Material shown ▸

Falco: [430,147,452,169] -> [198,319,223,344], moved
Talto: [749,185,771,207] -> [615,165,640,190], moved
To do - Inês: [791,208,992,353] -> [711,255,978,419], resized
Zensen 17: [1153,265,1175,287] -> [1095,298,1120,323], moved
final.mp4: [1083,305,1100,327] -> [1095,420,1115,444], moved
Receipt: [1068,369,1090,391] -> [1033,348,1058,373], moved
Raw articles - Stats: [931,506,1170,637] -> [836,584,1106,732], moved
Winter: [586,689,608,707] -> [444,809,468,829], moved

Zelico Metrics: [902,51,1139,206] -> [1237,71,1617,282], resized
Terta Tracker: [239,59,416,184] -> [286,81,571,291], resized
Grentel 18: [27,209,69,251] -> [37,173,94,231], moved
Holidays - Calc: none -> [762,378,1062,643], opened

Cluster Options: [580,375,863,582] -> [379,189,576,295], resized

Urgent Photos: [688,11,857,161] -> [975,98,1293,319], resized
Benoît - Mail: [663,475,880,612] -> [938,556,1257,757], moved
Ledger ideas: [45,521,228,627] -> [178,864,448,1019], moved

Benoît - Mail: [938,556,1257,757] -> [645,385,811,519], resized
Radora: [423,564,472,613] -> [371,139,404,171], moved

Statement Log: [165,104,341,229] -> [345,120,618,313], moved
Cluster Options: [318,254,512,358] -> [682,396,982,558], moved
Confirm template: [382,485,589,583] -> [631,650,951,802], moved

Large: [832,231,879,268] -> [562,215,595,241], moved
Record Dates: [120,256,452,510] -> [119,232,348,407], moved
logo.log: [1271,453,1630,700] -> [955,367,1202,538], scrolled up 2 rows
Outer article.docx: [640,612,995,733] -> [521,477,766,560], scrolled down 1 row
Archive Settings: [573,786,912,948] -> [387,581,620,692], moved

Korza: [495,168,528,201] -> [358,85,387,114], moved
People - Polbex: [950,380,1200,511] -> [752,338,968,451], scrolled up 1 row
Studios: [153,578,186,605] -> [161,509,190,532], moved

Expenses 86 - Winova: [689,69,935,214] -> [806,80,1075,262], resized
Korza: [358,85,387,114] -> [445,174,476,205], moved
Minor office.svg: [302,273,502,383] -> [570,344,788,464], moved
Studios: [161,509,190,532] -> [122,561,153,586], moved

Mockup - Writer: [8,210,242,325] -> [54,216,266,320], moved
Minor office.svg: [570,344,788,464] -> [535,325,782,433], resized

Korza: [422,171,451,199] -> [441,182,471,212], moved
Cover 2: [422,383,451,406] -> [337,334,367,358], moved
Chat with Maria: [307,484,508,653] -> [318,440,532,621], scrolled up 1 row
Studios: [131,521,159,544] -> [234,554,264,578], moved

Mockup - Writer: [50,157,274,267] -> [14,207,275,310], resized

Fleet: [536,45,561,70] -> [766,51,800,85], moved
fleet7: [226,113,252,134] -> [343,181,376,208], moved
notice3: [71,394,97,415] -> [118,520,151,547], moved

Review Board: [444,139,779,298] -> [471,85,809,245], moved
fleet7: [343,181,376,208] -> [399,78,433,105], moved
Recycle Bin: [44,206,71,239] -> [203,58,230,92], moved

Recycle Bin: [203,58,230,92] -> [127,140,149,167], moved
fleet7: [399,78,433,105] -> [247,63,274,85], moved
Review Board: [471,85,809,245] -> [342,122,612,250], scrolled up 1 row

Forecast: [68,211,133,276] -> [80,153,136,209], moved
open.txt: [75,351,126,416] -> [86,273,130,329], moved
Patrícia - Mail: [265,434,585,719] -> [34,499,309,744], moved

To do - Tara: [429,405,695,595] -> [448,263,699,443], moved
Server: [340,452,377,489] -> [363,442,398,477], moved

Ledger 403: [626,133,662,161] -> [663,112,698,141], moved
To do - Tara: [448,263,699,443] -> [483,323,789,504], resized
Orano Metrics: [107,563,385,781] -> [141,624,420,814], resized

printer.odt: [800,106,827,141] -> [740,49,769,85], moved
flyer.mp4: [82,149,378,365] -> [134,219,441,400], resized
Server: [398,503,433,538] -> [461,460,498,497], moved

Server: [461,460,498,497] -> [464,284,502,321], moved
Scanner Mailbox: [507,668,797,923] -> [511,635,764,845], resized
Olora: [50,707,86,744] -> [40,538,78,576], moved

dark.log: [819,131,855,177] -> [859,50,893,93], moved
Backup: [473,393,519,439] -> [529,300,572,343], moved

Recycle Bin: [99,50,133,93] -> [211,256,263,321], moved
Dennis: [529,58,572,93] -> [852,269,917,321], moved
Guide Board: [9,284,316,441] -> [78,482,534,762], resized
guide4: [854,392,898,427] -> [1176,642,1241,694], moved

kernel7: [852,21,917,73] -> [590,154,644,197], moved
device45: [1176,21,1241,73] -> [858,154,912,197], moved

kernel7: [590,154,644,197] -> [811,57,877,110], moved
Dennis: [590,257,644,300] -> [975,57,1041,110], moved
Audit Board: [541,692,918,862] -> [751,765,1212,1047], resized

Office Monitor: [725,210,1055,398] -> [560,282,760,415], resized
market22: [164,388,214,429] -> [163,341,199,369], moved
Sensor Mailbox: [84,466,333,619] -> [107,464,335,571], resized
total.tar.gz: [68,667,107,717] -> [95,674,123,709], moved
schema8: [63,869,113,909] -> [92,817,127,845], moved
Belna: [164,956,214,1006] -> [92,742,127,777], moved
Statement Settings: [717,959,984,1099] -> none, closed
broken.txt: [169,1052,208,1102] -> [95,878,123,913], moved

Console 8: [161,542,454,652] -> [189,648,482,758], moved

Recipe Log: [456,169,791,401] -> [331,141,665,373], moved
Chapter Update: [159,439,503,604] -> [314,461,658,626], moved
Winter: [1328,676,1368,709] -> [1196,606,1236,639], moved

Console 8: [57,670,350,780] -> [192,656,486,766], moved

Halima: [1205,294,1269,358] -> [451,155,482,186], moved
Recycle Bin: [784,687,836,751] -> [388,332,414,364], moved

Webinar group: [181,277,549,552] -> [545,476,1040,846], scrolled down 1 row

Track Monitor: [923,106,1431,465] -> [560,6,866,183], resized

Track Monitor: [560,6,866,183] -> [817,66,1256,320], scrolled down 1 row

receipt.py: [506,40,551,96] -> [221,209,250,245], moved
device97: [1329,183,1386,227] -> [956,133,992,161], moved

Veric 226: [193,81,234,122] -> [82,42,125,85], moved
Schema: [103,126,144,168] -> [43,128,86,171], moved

What is being asked ▸ Start to finish, give the listing again exactly.

Task answer ▸
Falco: [430,147,452,169] -> [198,319,223,344], moved
Talto: [749,185,771,207] -> [615,165,640,190], moved
To do - Inês: [791,208,992,353] -> [711,255,978,419], resized
Zensen 17: [1153,265,1175,287] -> [1095,298,1120,323], moved
final.mp4: [1083,305,1100,327] -> [1095,420,1115,444], moved
Receipt: [1068,369,1090,391] -> [1033,348,1058,373], moved
Raw articles - Stats: [931,506,1170,637] -> [836,584,1106,732], moved
Winter: [586,689,608,707] -> [444,809,468,829], moved

Zelico Metrics: [902,51,1139,206] -> [1237,71,1617,282], resized
Terta Tracker: [239,59,416,184] -> [286,81,571,291], resized
Grentel 18: [27,209,69,251] -> [37,173,94,231], moved
Holidays - Calc: none -> [762,378,1062,643], opened

Cluster Options: [580,375,863,582] -> [379,189,576,295], resized

Urgent Photos: [688,11,857,161] -> [975,98,1293,319], resized
Benoît - Mail: [663,475,880,612] -> [938,556,1257,757], moved
Ledger ideas: [45,521,228,627] -> [178,864,448,1019], moved

Benoît - Mail: [938,556,1257,757] -> [645,385,811,519], resized
Radora: [423,564,472,613] -> [371,139,404,171], moved

Statement Log: [165,104,341,229] -> [345,120,618,313], moved
Cluster Options: [318,254,512,358] -> [682,396,982,558], moved
Confirm template: [382,485,589,583] -> [631,650,951,802], moved

Large: [832,231,879,268] -> [562,215,595,241], moved
Record Dates: [120,256,452,510] -> [119,232,348,407], moved
logo.log: [1271,453,1630,700] -> [955,367,1202,538], scrolled up 2 rows
Outer article.docx: [640,612,995,733] -> [521,477,766,560], scrolled down 1 row
Archive Settings: [573,786,912,948] -> [387,581,620,692], moved

Korza: [495,168,528,201] -> [358,85,387,114], moved
People - Polbex: [950,380,1200,511] -> [752,338,968,451], scrolled up 1 row
Studios: [153,578,186,605] -> [161,509,190,532], moved

Expenses 86 - Winova: [689,69,935,214] -> [806,80,1075,262], resized
Korza: [358,85,387,114] -> [445,174,476,205], moved
Minor office.svg: [302,273,502,383] -> [570,344,788,464], moved
Studios: [161,509,190,532] -> [122,561,153,586], moved

Mockup - Writer: [8,210,242,325] -> [54,216,266,320], moved
Minor office.svg: [570,344,788,464] -> [535,325,782,433], resized

Korza: [422,171,451,199] -> [441,182,471,212], moved
Cover 2: [422,383,451,406] -> [337,334,367,358], moved
Chat with Maria: [307,484,508,653] -> [318,440,532,621], scrolled up 1 row
Studios: [131,521,159,544] -> [234,554,264,578], moved

Mockup - Writer: [50,157,274,267] -> [14,207,275,310], resized

Fleet: [536,45,561,70] -> [766,51,800,85], moved
fleet7: [226,113,252,134] -> [343,181,376,208], moved
notice3: [71,394,97,415] -> [118,520,151,547], moved

Review Board: [444,139,779,298] -> [471,85,809,245], moved
fleet7: [343,181,376,208] -> [399,78,433,105], moved
Recycle Bin: [44,206,71,239] -> [203,58,230,92], moved

Recycle Bin: [203,58,230,92] -> [127,140,149,167], moved
fleet7: [399,78,433,105] -> [247,63,274,85], moved
Review Board: [471,85,809,245] -> [342,122,612,250], scrolled up 1 row

Forecast: [68,211,133,276] -> [80,153,136,209], moved
open.txt: [75,351,126,416] -> [86,273,130,329], moved
Patrícia - Mail: [265,434,585,719] -> [34,499,309,744], moved

To do - Tara: [429,405,695,595] -> [448,263,699,443], moved
Server: [340,452,377,489] -> [363,442,398,477], moved

Ledger 403: [626,133,662,161] -> [663,112,698,141], moved
To do - Tara: [448,263,699,443] -> [483,323,789,504], resized
Orano Metrics: [107,563,385,781] -> [141,624,420,814], resized

printer.odt: [800,106,827,141] -> [740,49,769,85], moved
flyer.mp4: [82,149,378,365] -> [134,219,441,400], resized
Server: [398,503,433,538] -> [461,460,498,497], moved

Server: [461,460,498,497] -> [464,284,502,321], moved
Scanner Mailbox: [507,668,797,923] -> [511,635,764,845], resized
Olora: [50,707,86,744] -> [40,538,78,576], moved

dark.log: [819,131,855,177] -> [859,50,893,93], moved
Backup: [473,393,519,439] -> [529,300,572,343], moved

Recycle Bin: [99,50,133,93] -> [211,256,263,321], moved
Dennis: [529,58,572,93] -> [852,269,917,321], moved
Guide Board: [9,284,316,441] -> [78,482,534,762], resized
guide4: [854,392,898,427] -> [1176,642,1241,694], moved

kernel7: [852,21,917,73] -> [590,154,644,197], moved
device45: [1176,21,1241,73] -> [858,154,912,197], moved

kernel7: [590,154,644,197] -> [811,57,877,110], moved
Dennis: [590,257,644,300] -> [975,57,1041,110], moved
Audit Board: [541,692,918,862] -> [751,765,1212,1047], resized

Office Monitor: [725,210,1055,398] -> [560,282,760,415], resized
market22: [164,388,214,429] -> [163,341,199,369], moved
Sensor Mailbox: [84,466,333,619] -> [107,464,335,571], resized
total.tar.gz: [68,667,107,717] -> [95,674,123,709], moved
schema8: [63,869,113,909] -> [92,817,127,845], moved
Belna: [164,956,214,1006] -> [92,742,127,777], moved
Statement Settings: [717,959,984,1099] -> none, closed
broken.txt: [169,1052,208,1102] -> [95,878,123,913], moved

Console 8: [161,542,454,652] -> [189,648,482,758], moved

Recipe Log: [456,169,791,401] -> [331,141,665,373], moved
Chapter Update: [159,439,503,604] -> [314,461,658,626], moved
Winter: [1328,676,1368,709] -> [1196,606,1236,639], moved

Console 8: [57,670,350,780] -> [192,656,486,766], moved

Halima: [1205,294,1269,358] -> [451,155,482,186], moved
Recycle Bin: [784,687,836,751] -> [388,332,414,364], moved

Webinar group: [181,277,549,552] -> [545,476,1040,846], scrolled down 1 row

Track Monitor: [923,106,1431,465] -> [560,6,866,183], resized

Track Monitor: [560,6,866,183] -> [817,66,1256,320], scrolled down 1 row

receipt.py: [506,40,551,96] -> [221,209,250,245], moved
device97: [1329,183,1386,227] -> [956,133,992,161], moved

Veric 226: [193,81,234,122] -> [82,42,125,85], moved
Schema: [103,126,144,168] -> [43,128,86,171], moved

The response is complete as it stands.